─── Records to process

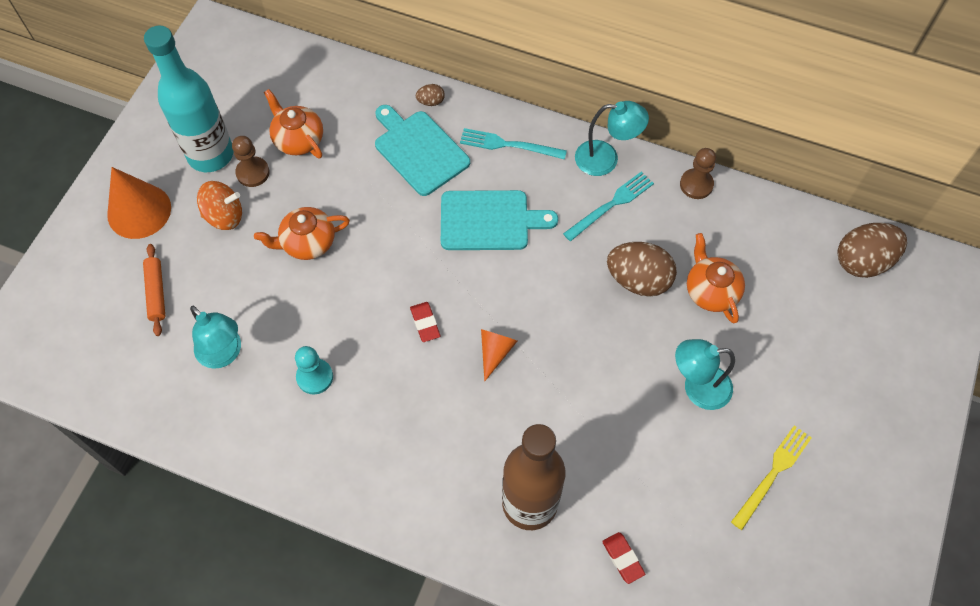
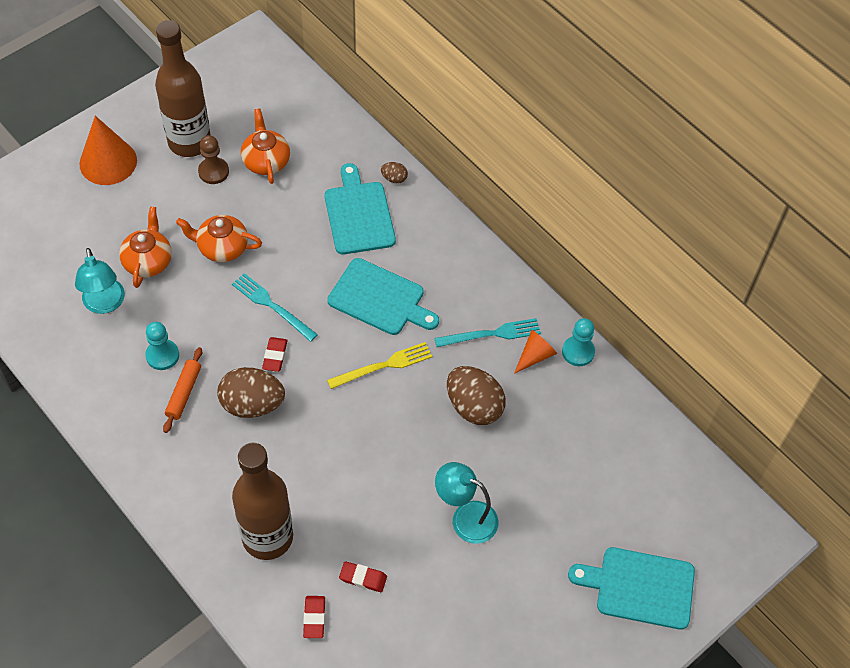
camera: 25 degrees right, 5 degrees down
(156, 292) = (83, 232): orange rolling pin -> orange rolling pin (184, 393)
(210, 155) = (189, 142): turquoise bottle -> brown bottle
(224, 216) = (170, 196): orange spinning top -> none
(495, 352) = (316, 406): orange cone -> orange cone (535, 355)
(508, 145) = (436, 244): turquoise fork -> turquoise fork (272, 306)
(606, 159) = (512, 294): turquoise lamp -> none
(642, 495) = (363, 578): none -> red eraser
(696, 185) = (578, 352): brown pawn -> turquoise pawn
(710, 291) = (530, 445): orange teapot -> orange teapot (148, 261)
(772, 474) = (483, 618): yellow fork -> yellow fork (383, 366)
(862, 261) = (684, 487): brown egg -> brown egg (252, 404)
(885, 372) = (640, 587): none -> turquoise cutting board

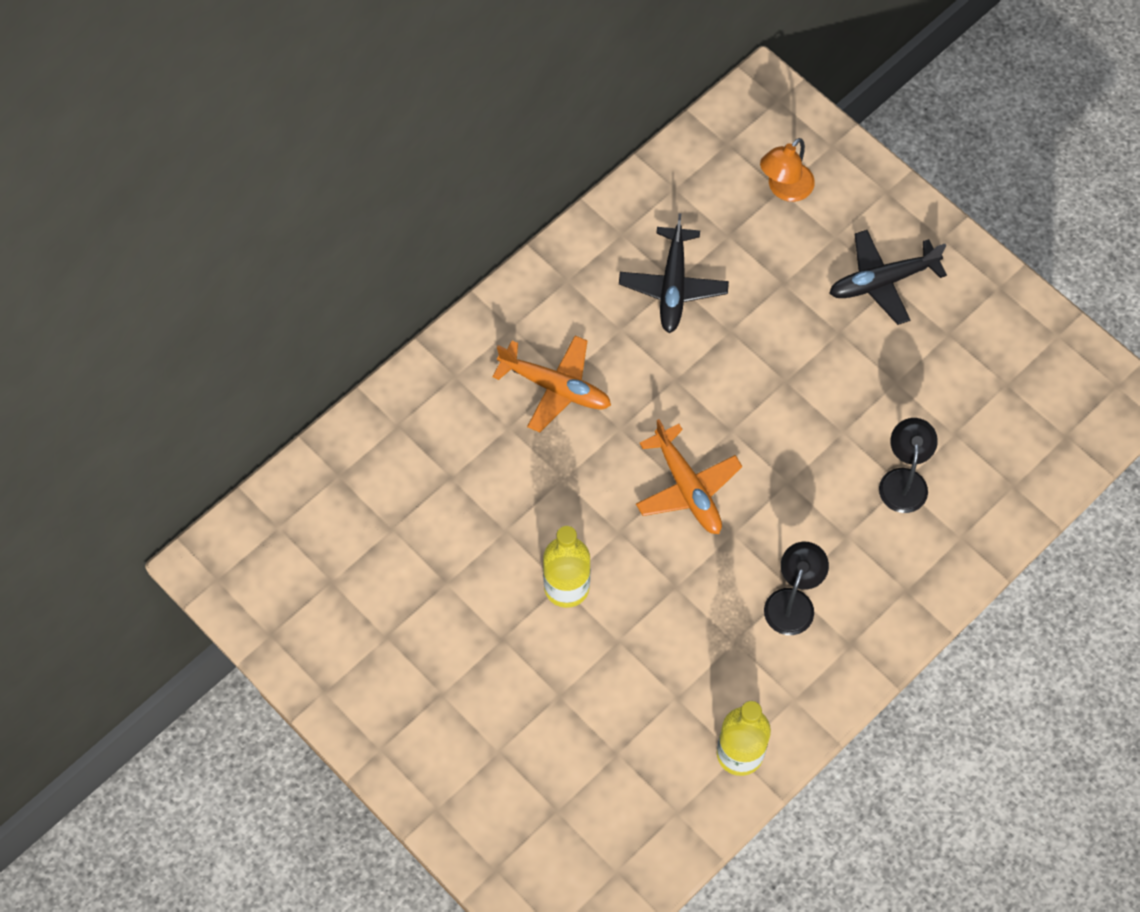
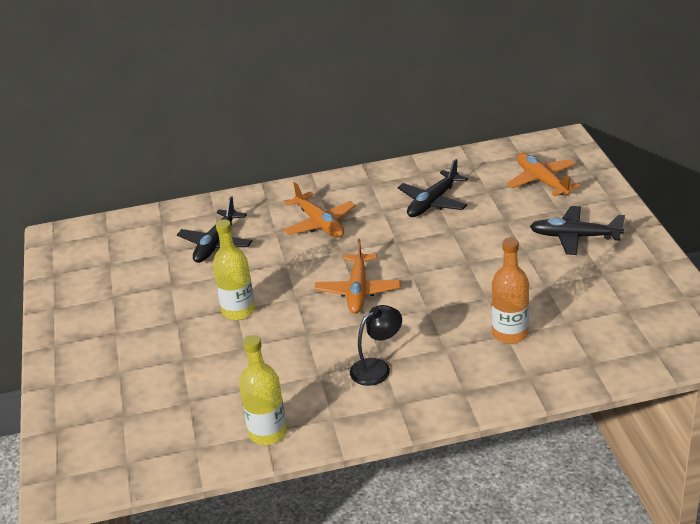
camera: 35 degrees right, 30 degrees down
(446, 483) = (216, 243): none -> black plane
(784, 189) = (542, 181): orange lamp -> orange plane
(904, 480) = (510, 333): black lamp -> orange bottle

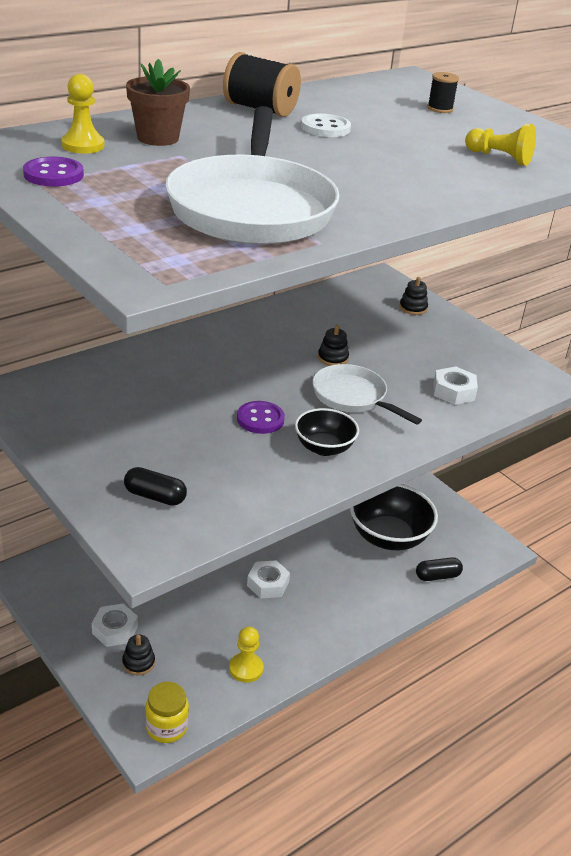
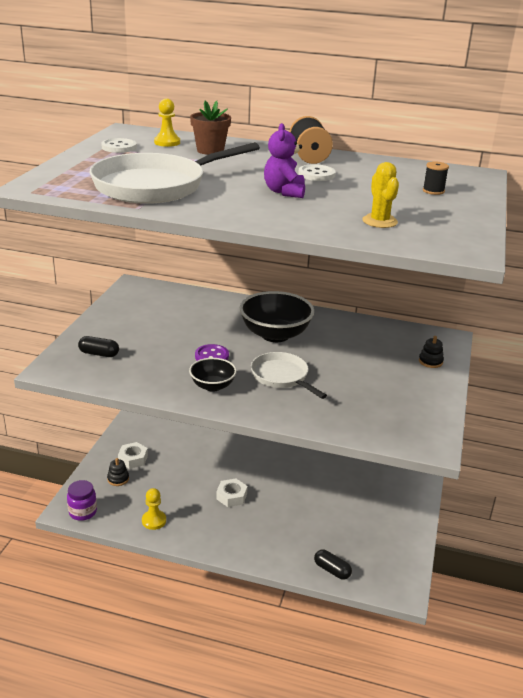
camera: 55 degrees right, 5 degrees down
(53, 174) = (119, 147): purple button -> white button
(155, 496) = (99, 354): black capsule -> black capsule turned 60 degrees counterclockwise
(166, 727) = (83, 512): yellow jar -> purple jar
(333, 358) = (315, 355): black stacking toy -> none
(353, 397) = (282, 377): white pan -> white pan turned 45 degrees counterclockwise
(362, 160) = (284, 192): none -> purple teddy bear
(388, 537) = (340, 529): black bowl -> black bowl (275, 334)
(453, 391) = (349, 411): white nut -> none
(499, 158) = (379, 221): yellow pawn -> yellow cactus

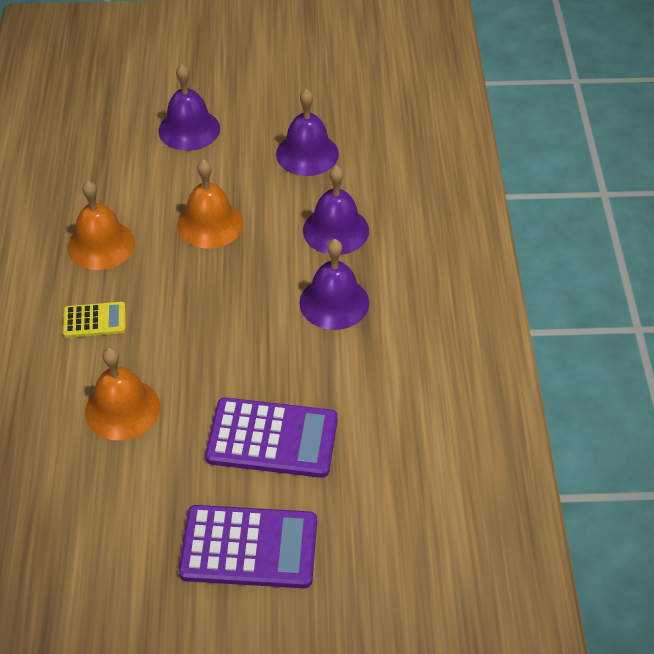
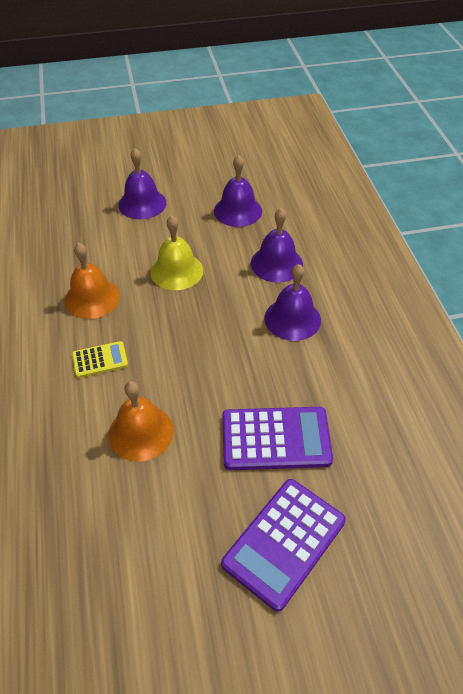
camera: 10 degrees left, 0 degrees up
(210, 224) = (176, 271): orange bell -> yellow bell
(249, 547) = (284, 542): purple calculator -> purple calculator turned 135 degrees clockwise

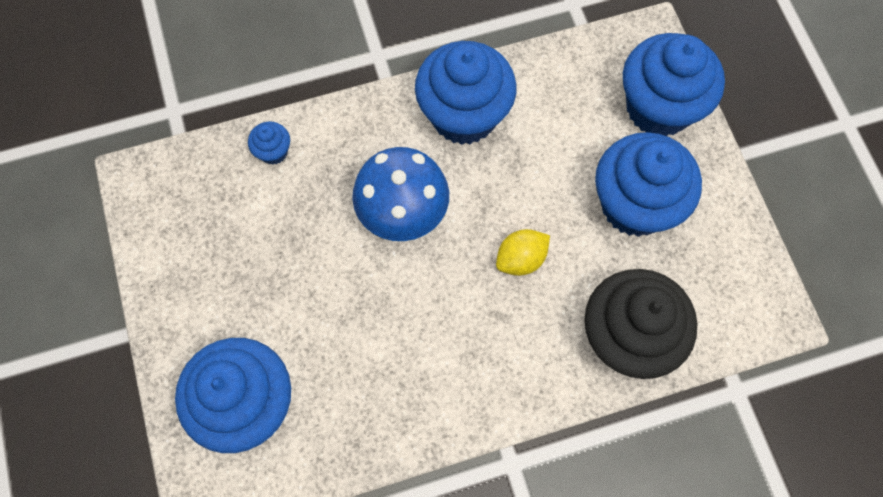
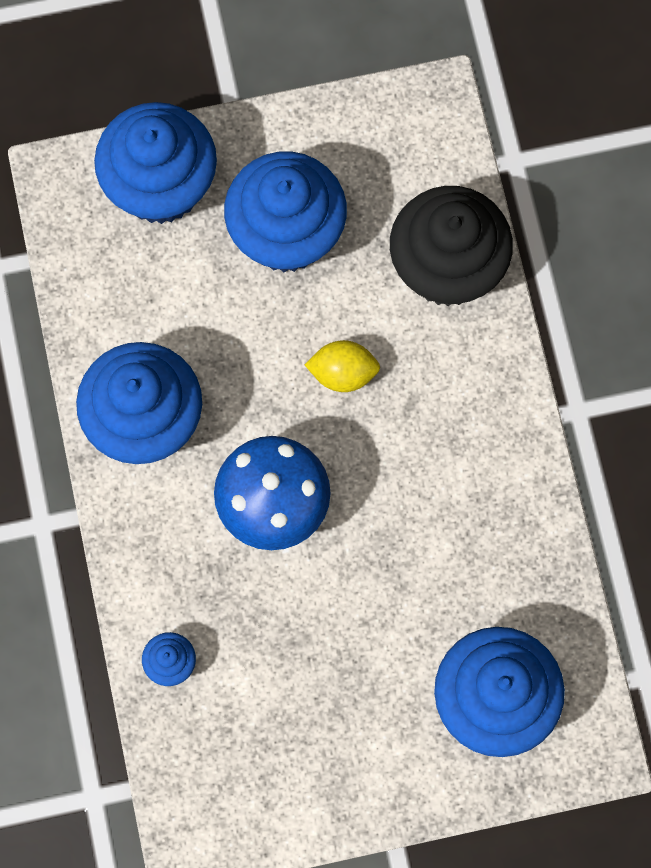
camera: 85 degrees left, 5 degrees up
(521, 259) = (343, 373): yellow lemon -> yellow lemon turned 60 degrees counterclockwise

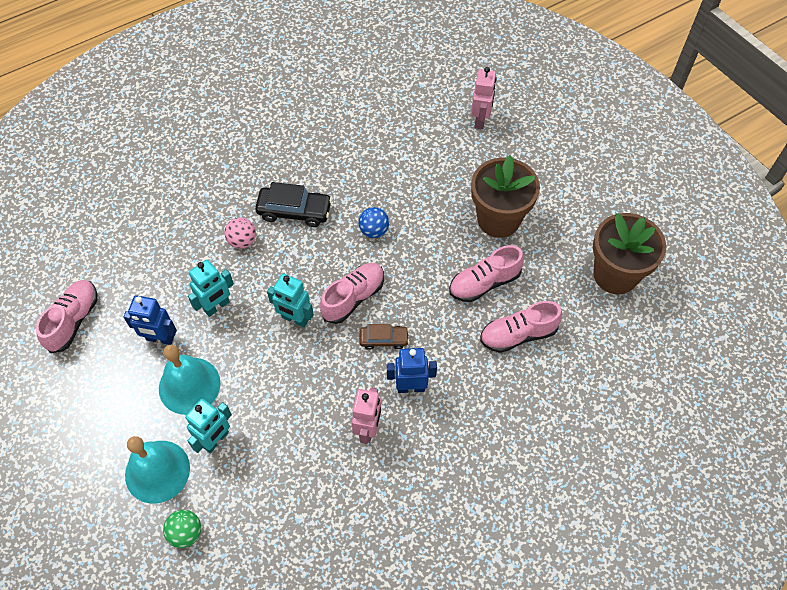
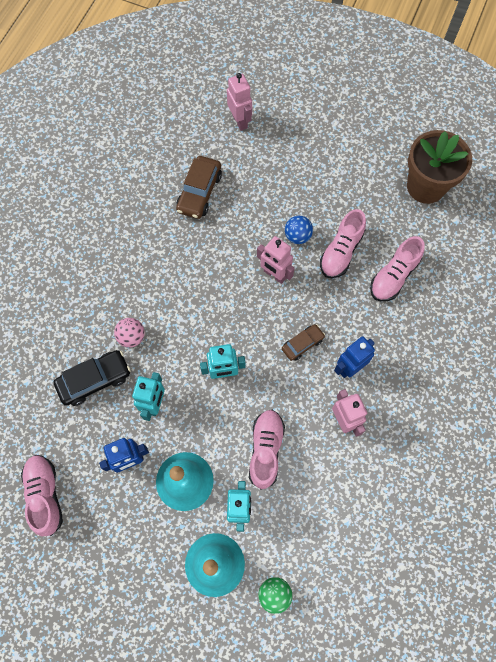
camera: 35 degrees left, 10 degrees up
(294, 211) = (154, 285): black car -> black car (94, 380)
(353, 298) = (255, 326): pink shoe -> pink shoe (266, 449)
(374, 231) = (228, 262): blue ball -> blue ball (297, 236)
(395, 159) = (199, 192): none -> brown car
(406, 265) = (274, 274): none -> pink robot
(498, 219) = (314, 195): brown flower pot -> none

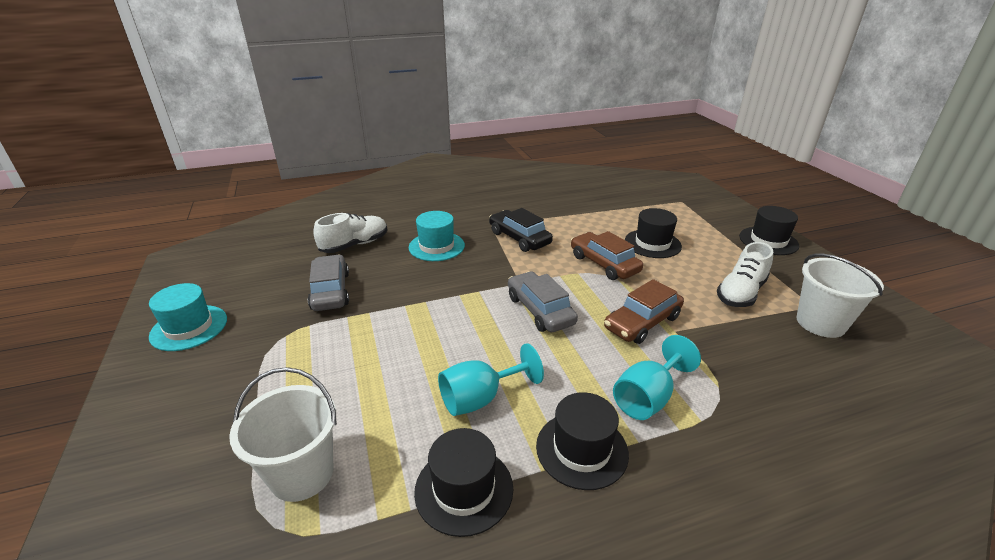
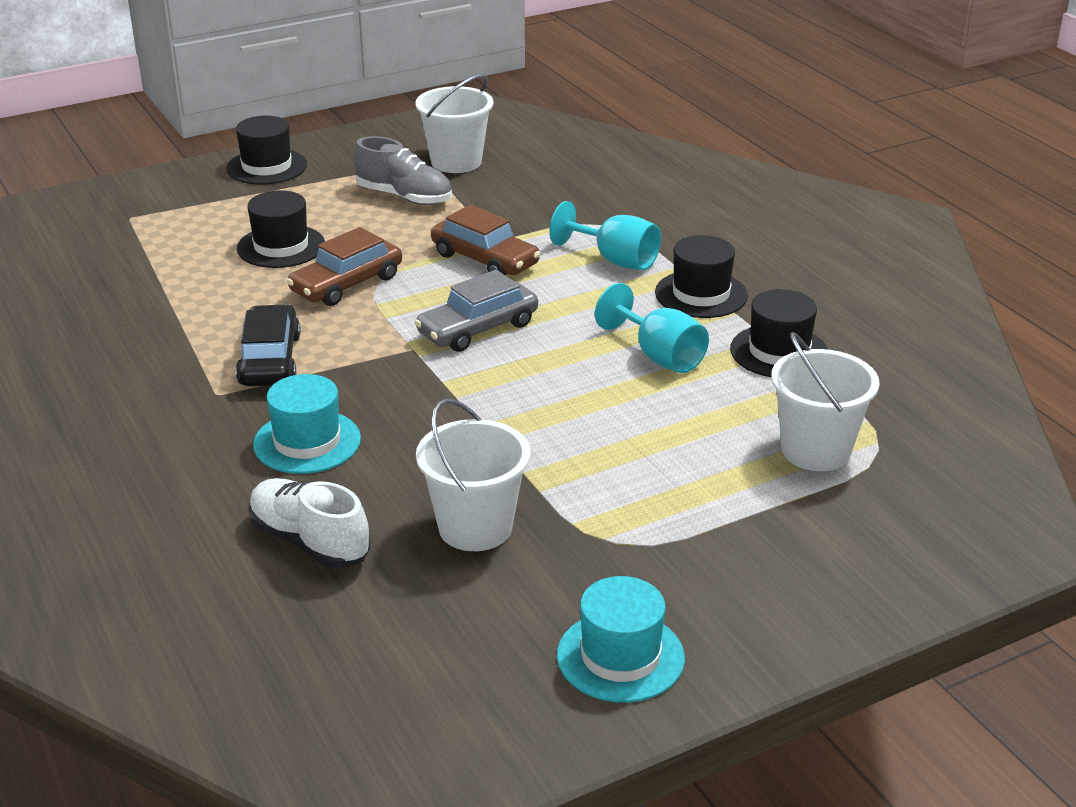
camera: 100 degrees left, 0 degrees up
(330, 291) = (475, 527): grey car -> white bucket
(519, 238) = (270, 360): black car -> black car turned 135 degrees clockwise
(740, 293) = (404, 197): white shoe -> grey shoe

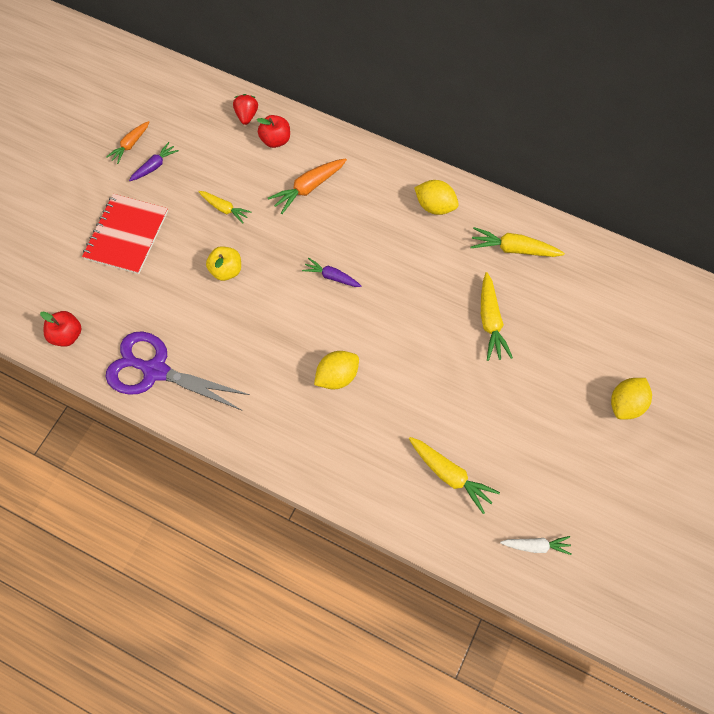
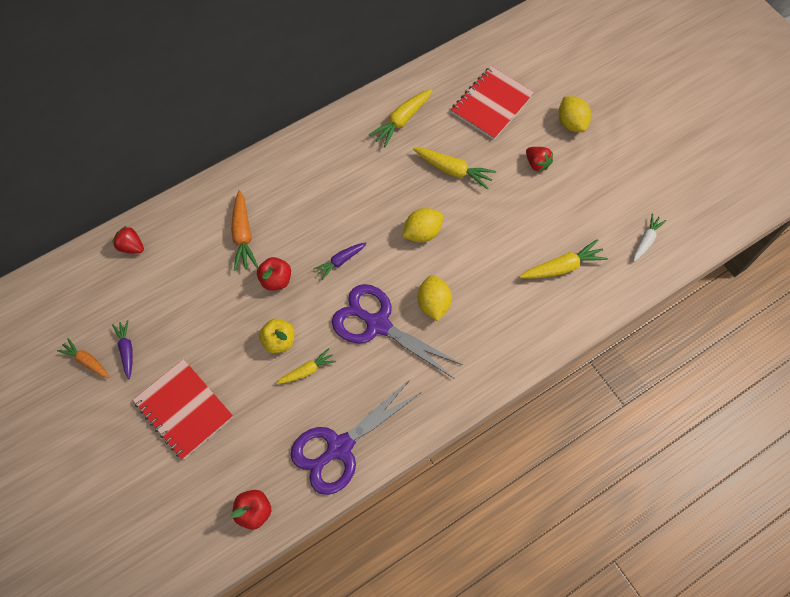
camera: 60 degrees left, 0 degrees up
(130, 145) = (87, 361): orange carrot -> orange carrot turned 150 degrees clockwise
(224, 209) = (216, 312): yellow carrot -> yellow carrot (307, 370)
(275, 140) = (175, 236): red apple -> red apple (276, 280)
(288, 340) = (378, 324): none -> purple scissors
(435, 206) = (327, 152): yellow lemon -> yellow lemon (422, 232)
(552, 394) = (537, 164): none -> red strawberry
(592, 318) = (492, 104): none -> red notebook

──────

### What this task involves
Print all the material above verbatim and omit its pictures.

### Exercise output
camera: 25 degrees right, 5 degrees down
(156, 292) = (83, 232): orange rolling pin -> orange rolling pin (184, 393)
(210, 155) = (189, 142): turquoise bottle -> brown bottle
(224, 216) = (170, 196): orange spinning top -> none
(495, 352) = (316, 406): orange cone -> orange cone (535, 355)
(508, 145) = (436, 244): turquoise fork -> turquoise fork (272, 306)
(606, 159) = (512, 294): turquoise lamp -> none
(642, 495) = (363, 578): none -> red eraser
(696, 185) = (578, 352): brown pawn -> turquoise pawn
(710, 291) = (530, 445): orange teapot -> orange teapot (148, 261)
(772, 474) = (483, 618): yellow fork -> yellow fork (383, 366)
(862, 261) = (684, 487): brown egg -> brown egg (252, 404)
(885, 372) = (640, 587): none -> turquoise cutting board

camera: 35 degrees right, 30 degrees down
(446, 483) = (216, 243): none -> black plane
(784, 189) = (542, 181): orange lamp -> orange plane
(904, 480) = (510, 333): black lamp -> orange bottle

camera: 55 degrees right, 5 degrees down
(53, 174) = (119, 147): purple button -> white button
(155, 496) = (99, 354): black capsule -> black capsule turned 60 degrees counterclockwise
(166, 727) = (83, 512): yellow jar -> purple jar
(333, 358) = (315, 355): black stacking toy -> none
(353, 397) = (282, 377): white pan -> white pan turned 45 degrees counterclockwise
(362, 160) = (284, 192): none -> purple teddy bear
(388, 537) = (340, 529): black bowl -> black bowl (275, 334)
(453, 391) = (349, 411): white nut -> none
(499, 158) = (379, 221): yellow pawn -> yellow cactus

camera: 10 degrees left, 0 degrees up
(210, 224) = (176, 271): orange bell -> yellow bell
(249, 547) = (284, 542): purple calculator -> purple calculator turned 135 degrees clockwise

camera: 85 degrees left, 5 degrees up
(521, 259) = (343, 373): yellow lemon -> yellow lemon turned 60 degrees counterclockwise

camera: 35 degrees left, 10 degrees up
(294, 211) = (154, 285): black car -> black car (94, 380)
(353, 298) = (255, 326): pink shoe -> pink shoe (266, 449)
(374, 231) = (228, 262): blue ball -> blue ball (297, 236)
(395, 159) = (199, 192): none -> brown car
(406, 265) = (274, 274): none -> pink robot
(498, 219) = (314, 195): brown flower pot -> none

camera: 100 degrees left, 0 degrees up
(330, 291) = (475, 527): grey car -> white bucket
(519, 238) = (270, 360): black car -> black car turned 135 degrees clockwise
(740, 293) = (404, 197): white shoe -> grey shoe

camera: 60 degrees left, 0 degrees up
(130, 145) = (87, 361): orange carrot -> orange carrot turned 150 degrees clockwise
(224, 209) = (216, 312): yellow carrot -> yellow carrot (307, 370)
(275, 140) = (175, 236): red apple -> red apple (276, 280)
(288, 340) = (378, 324): none -> purple scissors
(435, 206) = (327, 152): yellow lemon -> yellow lemon (422, 232)
(552, 394) = (537, 164): none -> red strawberry
(592, 318) = (492, 104): none -> red notebook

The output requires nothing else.